### Exercise description:
From the material below, copy out each line with the word "black" in it.

___ Available data ___

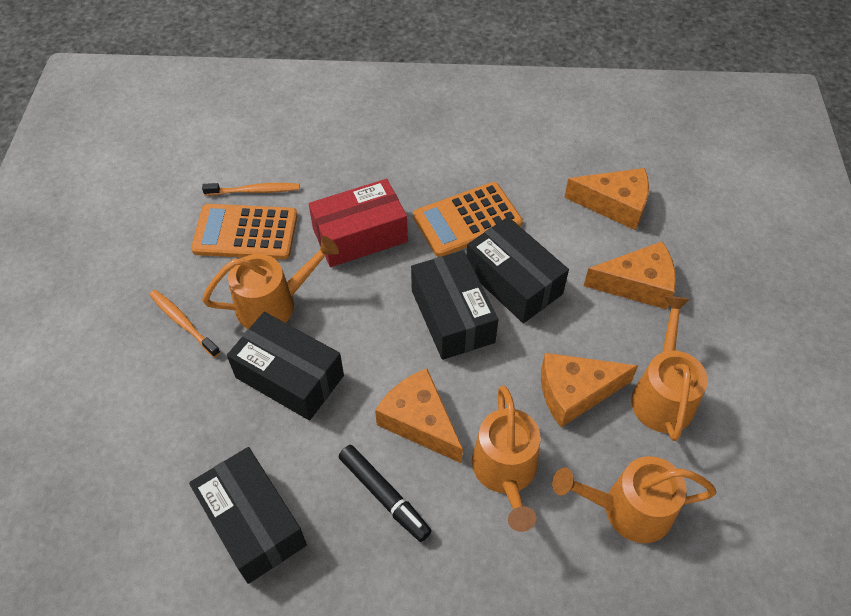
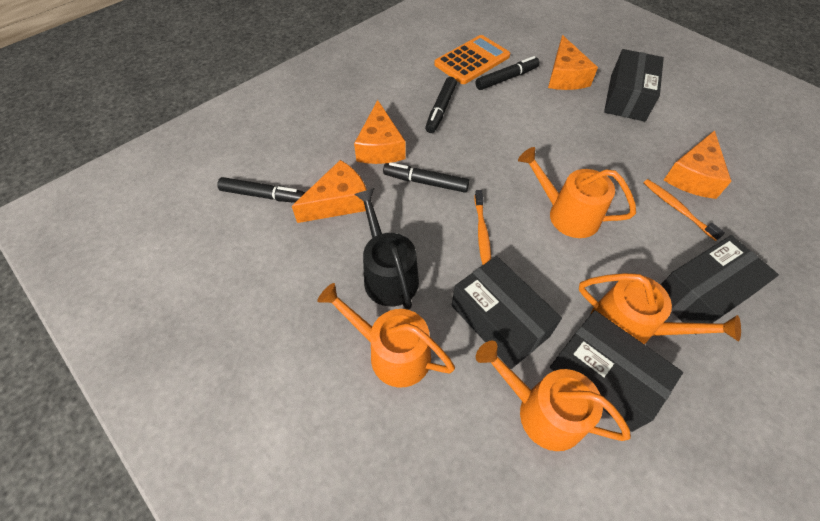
black marker: 1 -> 4
black watering can: 0 -> 1
orange calculator: 2 -> 1
red box: 1 -> 0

___

### Solution to this problem:
black marker: 1 -> 4
black watering can: 0 -> 1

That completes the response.